-------- DATA SHOWN --------
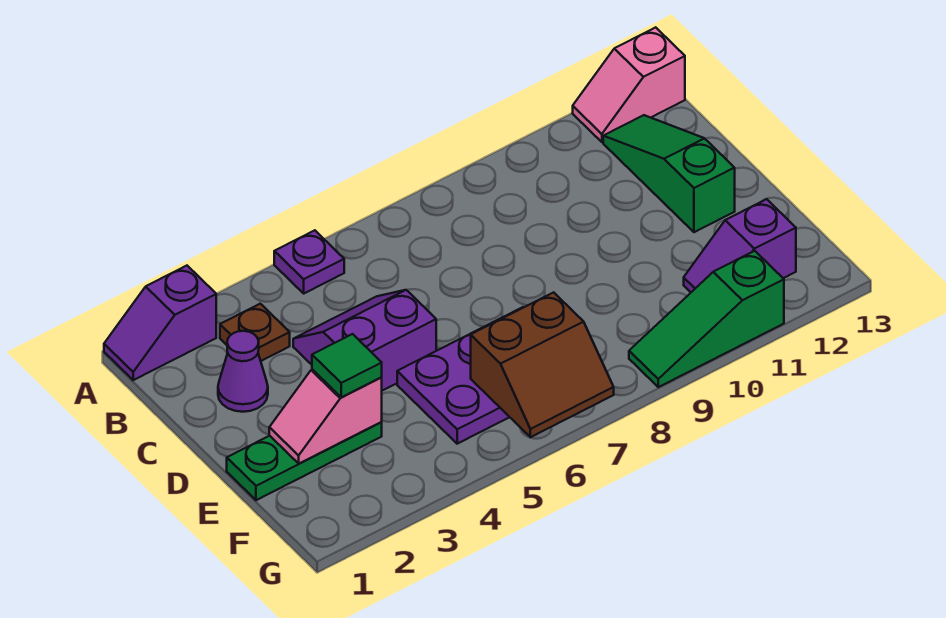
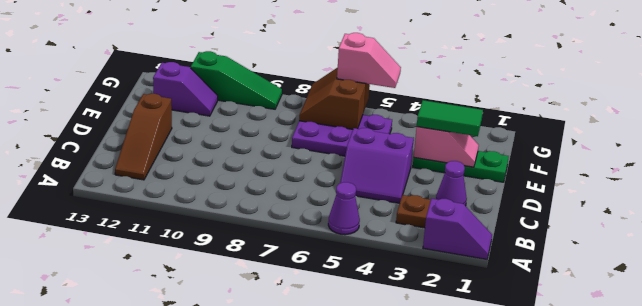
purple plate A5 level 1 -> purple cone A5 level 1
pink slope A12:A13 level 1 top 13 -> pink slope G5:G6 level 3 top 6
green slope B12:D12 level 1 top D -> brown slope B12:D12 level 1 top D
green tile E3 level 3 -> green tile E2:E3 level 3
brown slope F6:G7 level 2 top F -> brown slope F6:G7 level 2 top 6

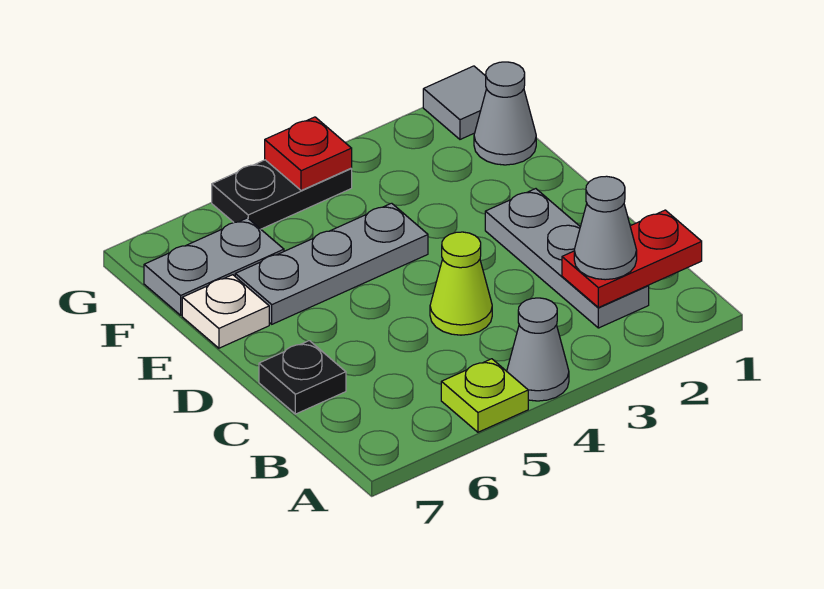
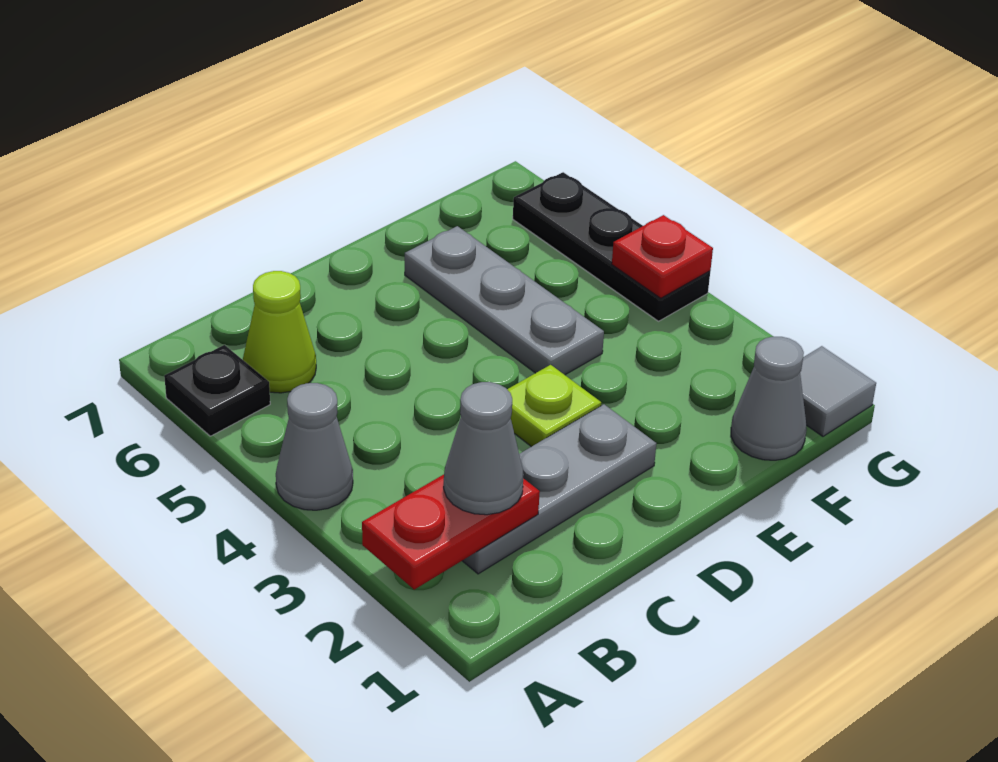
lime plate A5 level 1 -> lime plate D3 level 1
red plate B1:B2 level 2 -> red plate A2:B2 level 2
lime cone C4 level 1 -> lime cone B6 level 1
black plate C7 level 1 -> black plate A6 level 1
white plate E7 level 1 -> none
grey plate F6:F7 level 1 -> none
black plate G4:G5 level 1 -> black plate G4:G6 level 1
--------
-------- DATA SHOWN --------
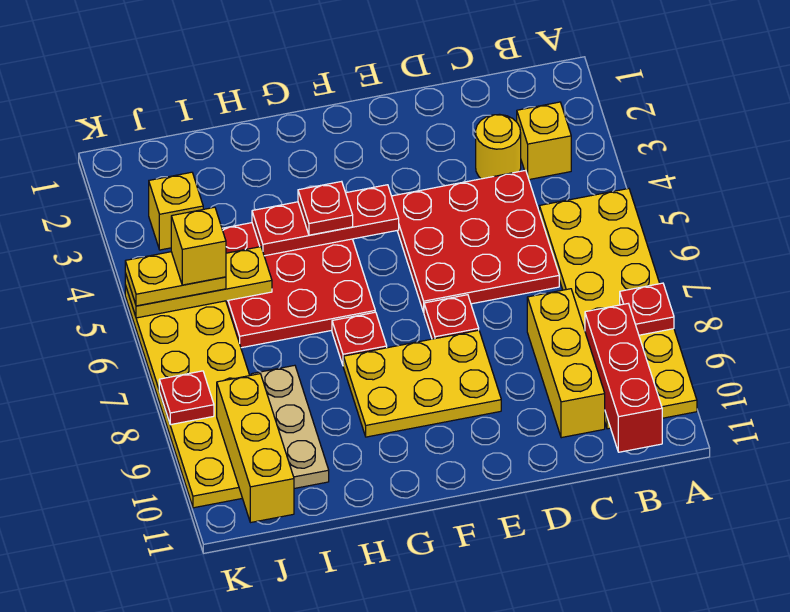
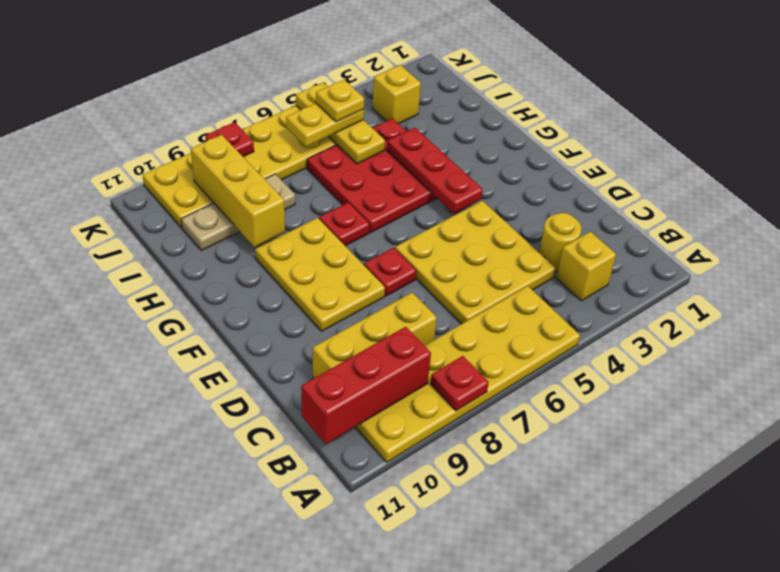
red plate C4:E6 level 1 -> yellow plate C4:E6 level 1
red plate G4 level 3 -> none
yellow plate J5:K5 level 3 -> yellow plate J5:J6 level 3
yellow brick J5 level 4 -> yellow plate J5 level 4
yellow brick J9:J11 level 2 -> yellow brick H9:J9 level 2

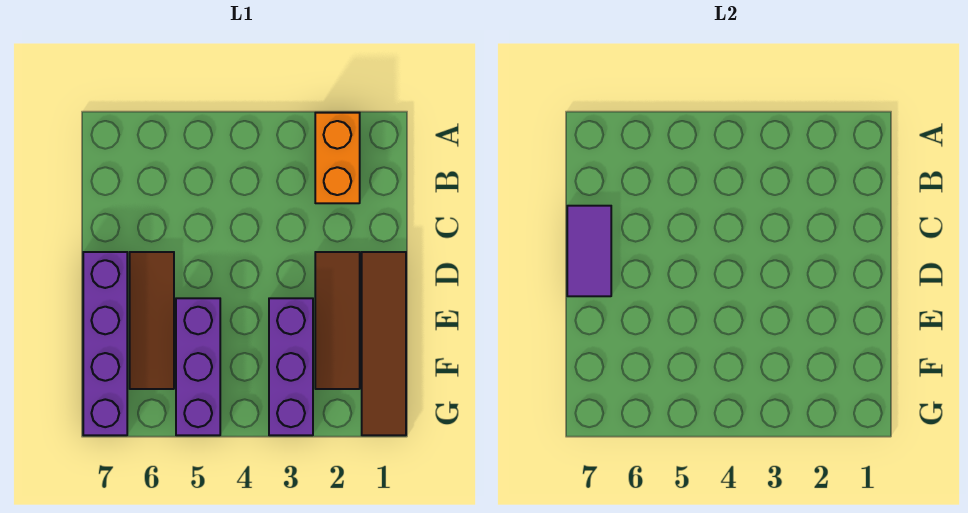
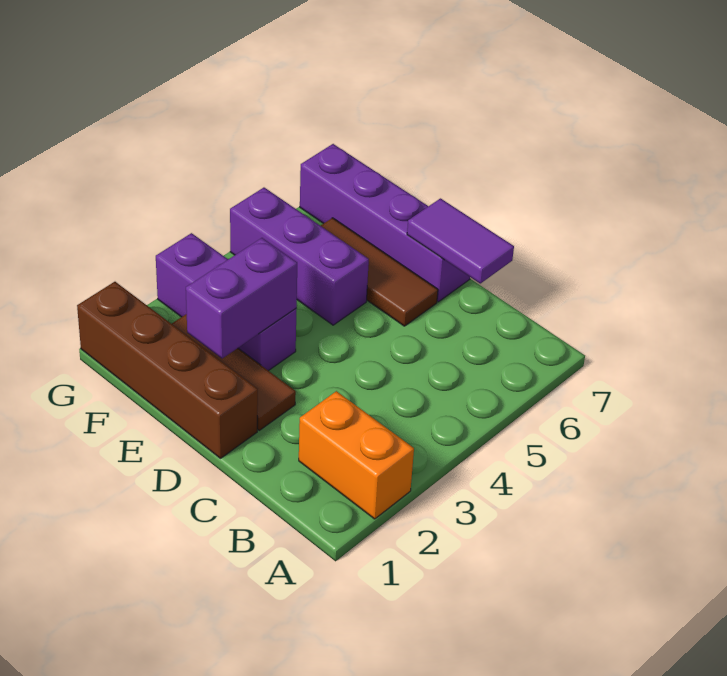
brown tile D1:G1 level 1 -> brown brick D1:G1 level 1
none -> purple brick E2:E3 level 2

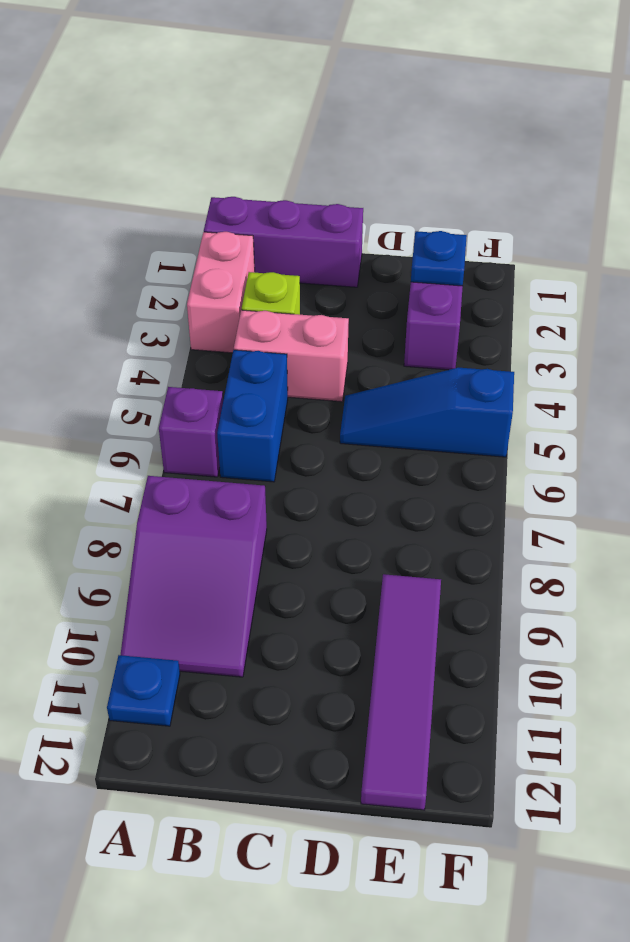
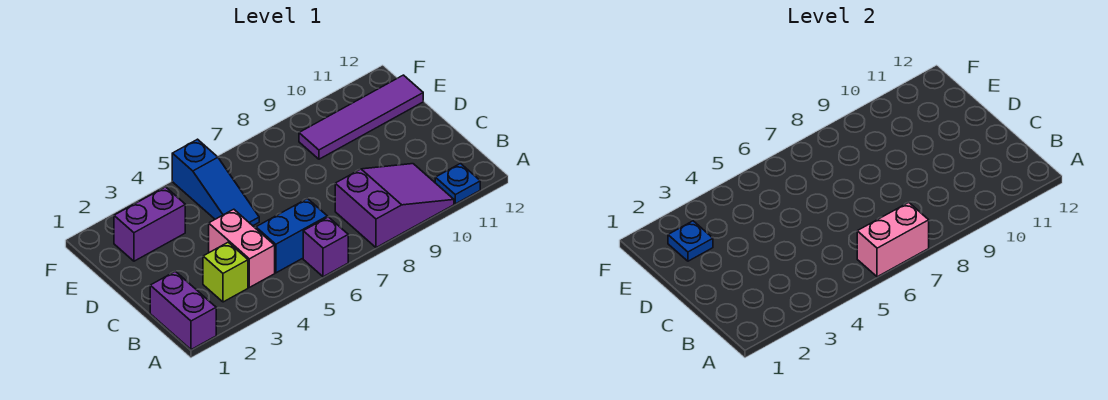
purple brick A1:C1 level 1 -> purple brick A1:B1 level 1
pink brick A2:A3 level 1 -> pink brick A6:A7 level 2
--------
-------- DATA SHOWN --------
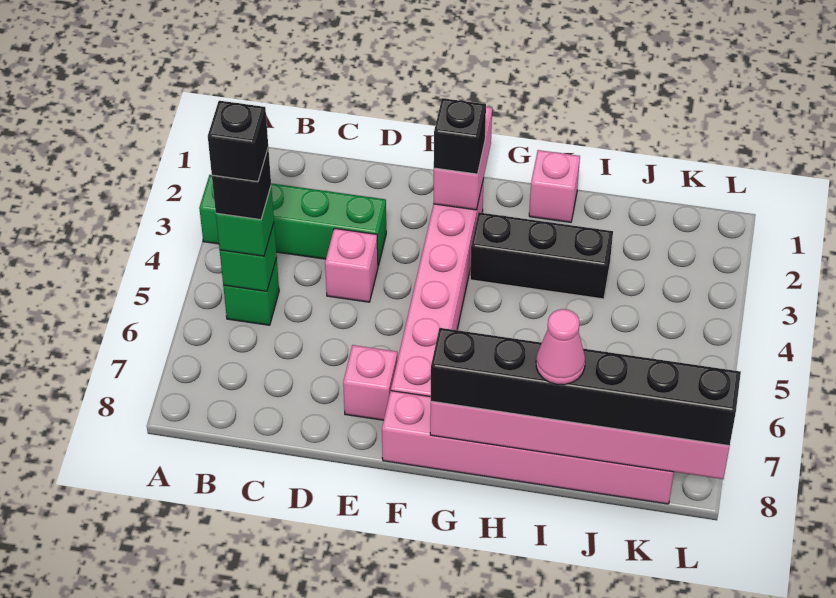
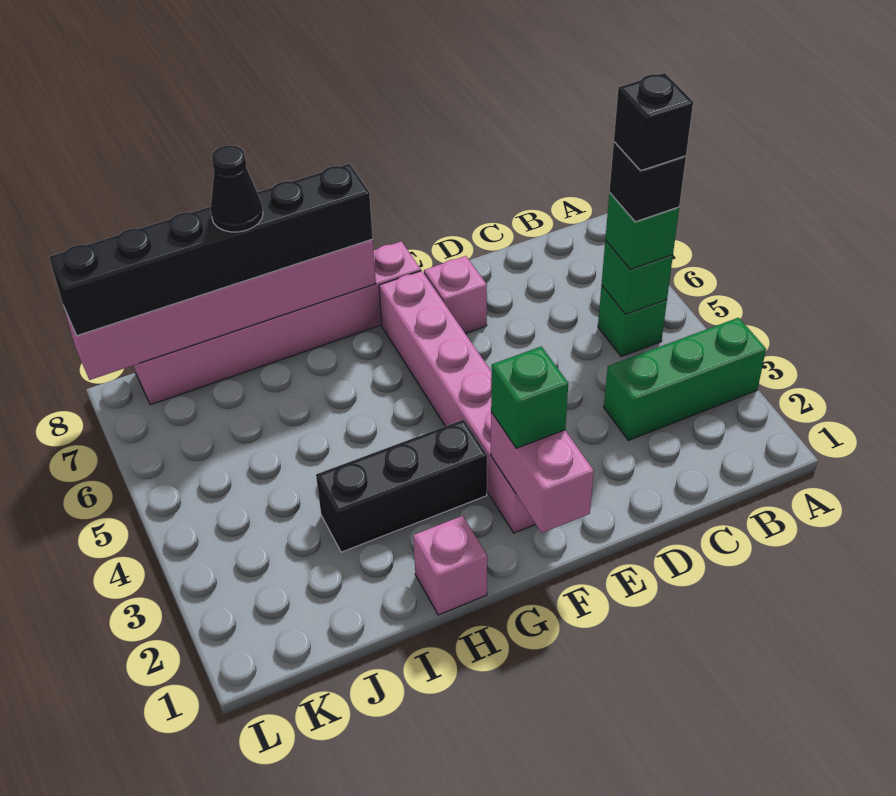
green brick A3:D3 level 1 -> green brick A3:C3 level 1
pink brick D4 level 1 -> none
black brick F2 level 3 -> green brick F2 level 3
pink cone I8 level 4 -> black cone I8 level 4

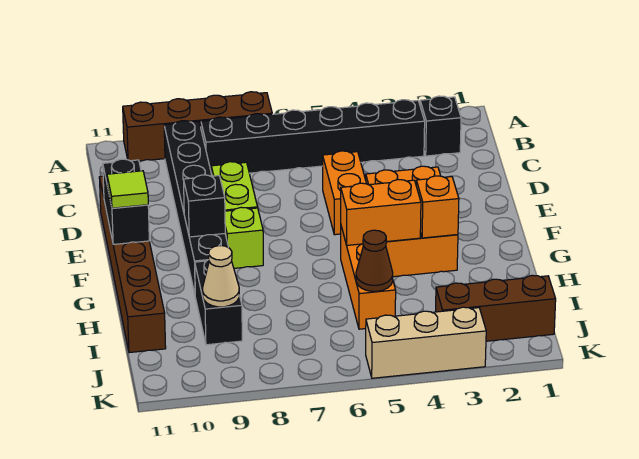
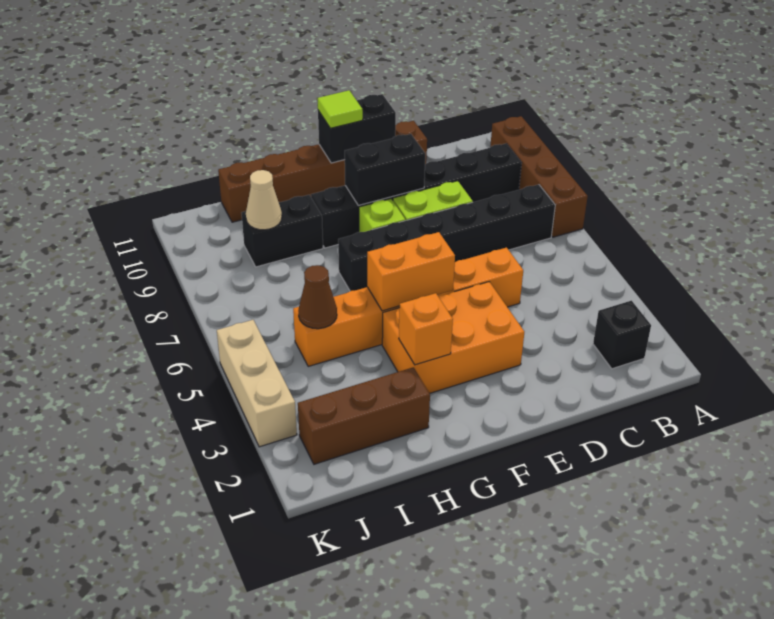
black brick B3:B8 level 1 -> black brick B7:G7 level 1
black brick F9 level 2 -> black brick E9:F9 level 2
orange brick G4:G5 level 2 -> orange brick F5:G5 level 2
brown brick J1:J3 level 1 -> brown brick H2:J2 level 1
--------
▶ [TASK BRIEF]:
Search the records for the string "brown" and return every line in which it occurs.

▶ [TASK SOLUTION]:
green slope B12:D12 level 1 top D -> brown slope B12:D12 level 1 top D
brown slope F6:G7 level 2 top F -> brown slope F6:G7 level 2 top 6
brown tile D1:G1 level 1 -> brown brick D1:G1 level 1
brown brick J1:J3 level 1 -> brown brick H2:J2 level 1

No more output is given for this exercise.